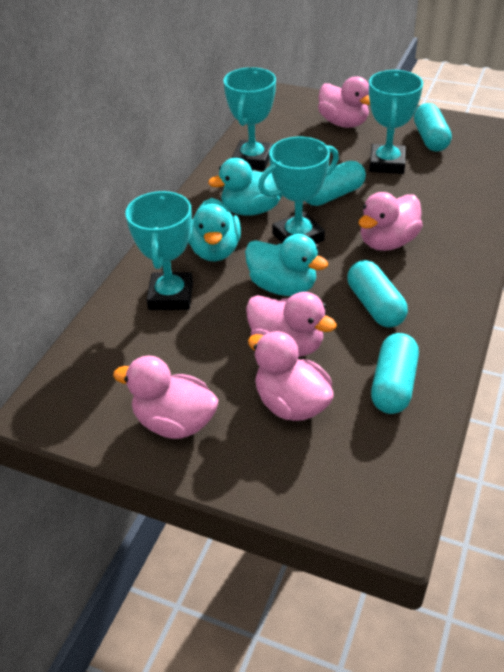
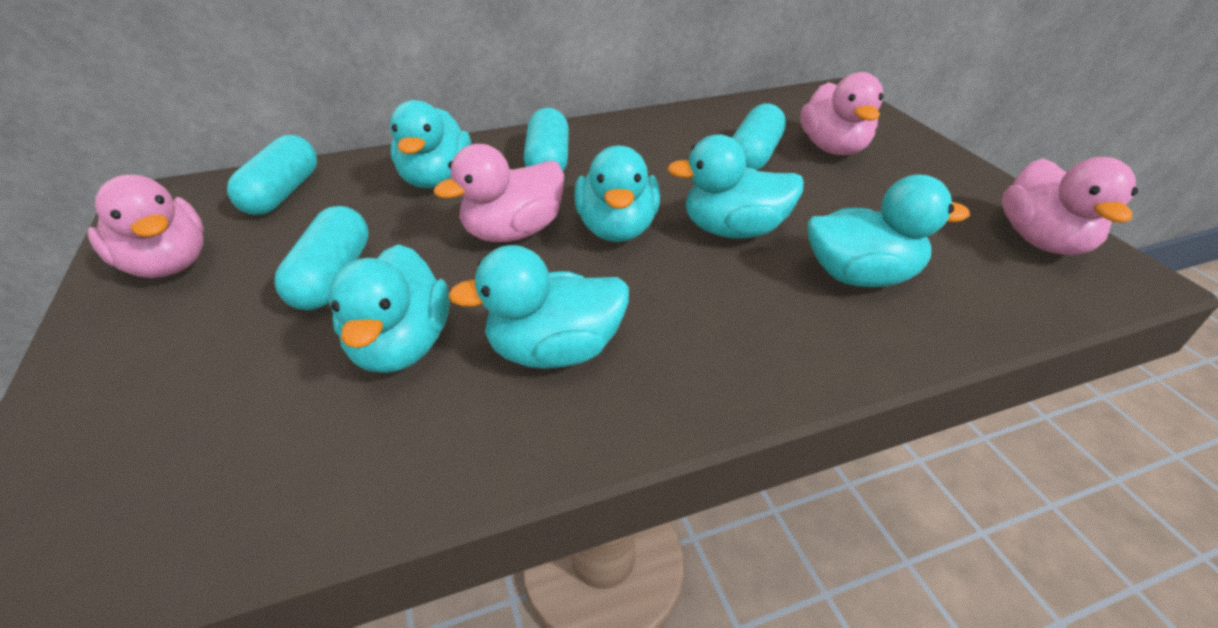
pink duck: 5 -> 4
turquoise duck: 3 -> 6
turquoise trophy: 4 -> 0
##############################
Task item
Take each line above that contains "turquoise" and copy it out.

Problem solution
turquoise duck: 3 -> 6
turquoise trophy: 4 -> 0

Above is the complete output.